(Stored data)
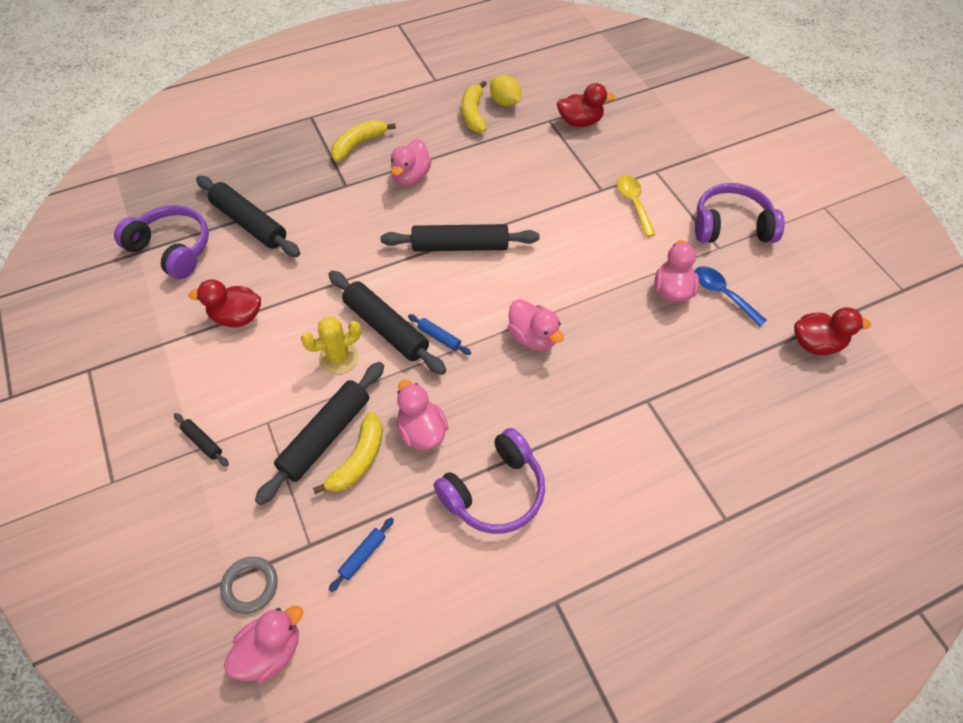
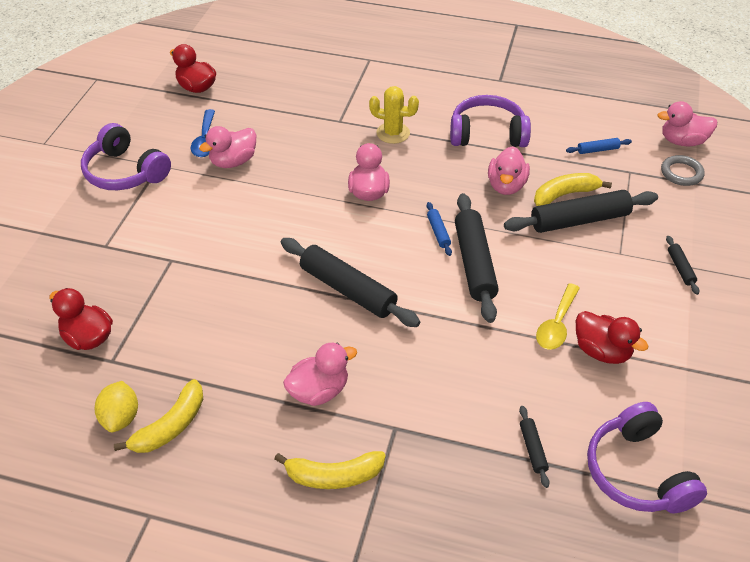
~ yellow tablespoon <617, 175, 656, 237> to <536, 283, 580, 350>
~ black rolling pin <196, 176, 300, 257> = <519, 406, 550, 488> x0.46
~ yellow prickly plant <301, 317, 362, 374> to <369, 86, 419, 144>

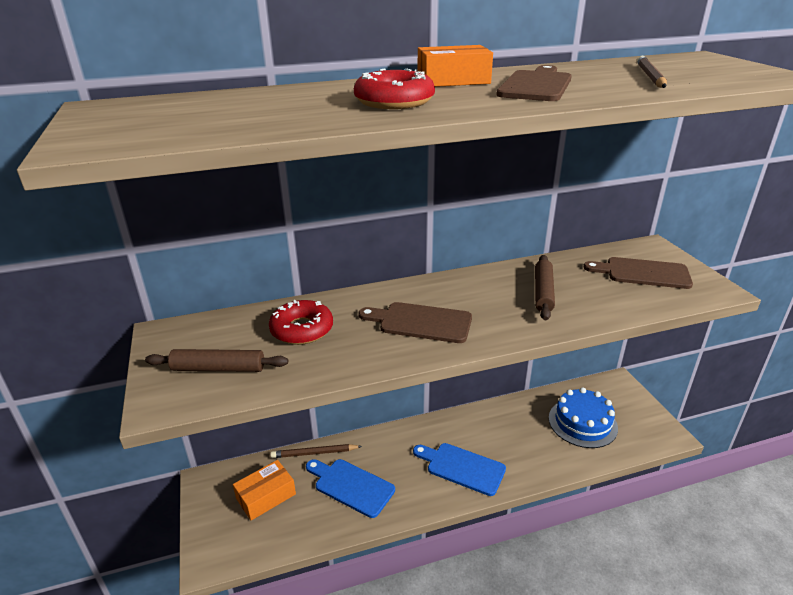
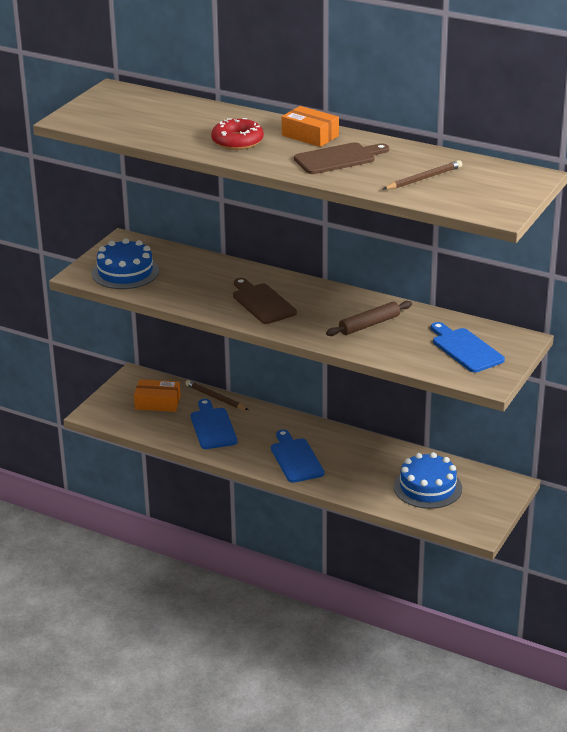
~ brown bread board <584, 257, 693, 289> to cobalt bread board <431, 322, 505, 372>
- red doughnut <269, 300, 333, 345>
~ brown rolling pin <145, 349, 288, 372> to cobalt gateau <92, 238, 159, 289>

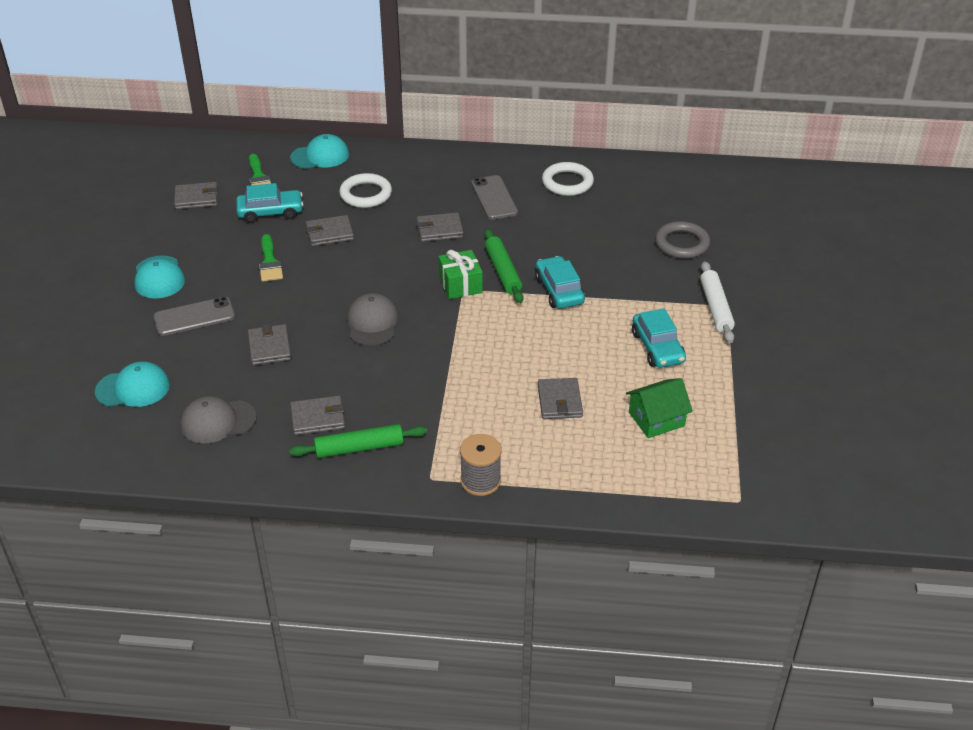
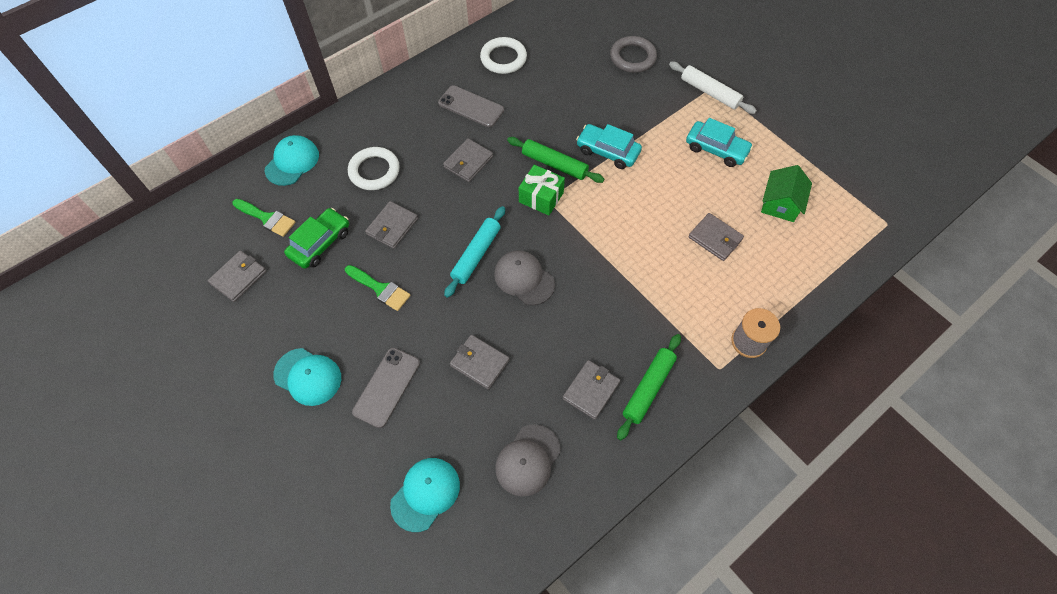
~ teal toy car <236, 183, 303, 223> to leaf-green toy car <284, 208, 349, 269>
+ teal rolling pin <444, 206, 505, 298>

### Work to be completed
Find the count of lines in the data above where the word "yellow" occurs, and write down only that count.

### Expected answer
2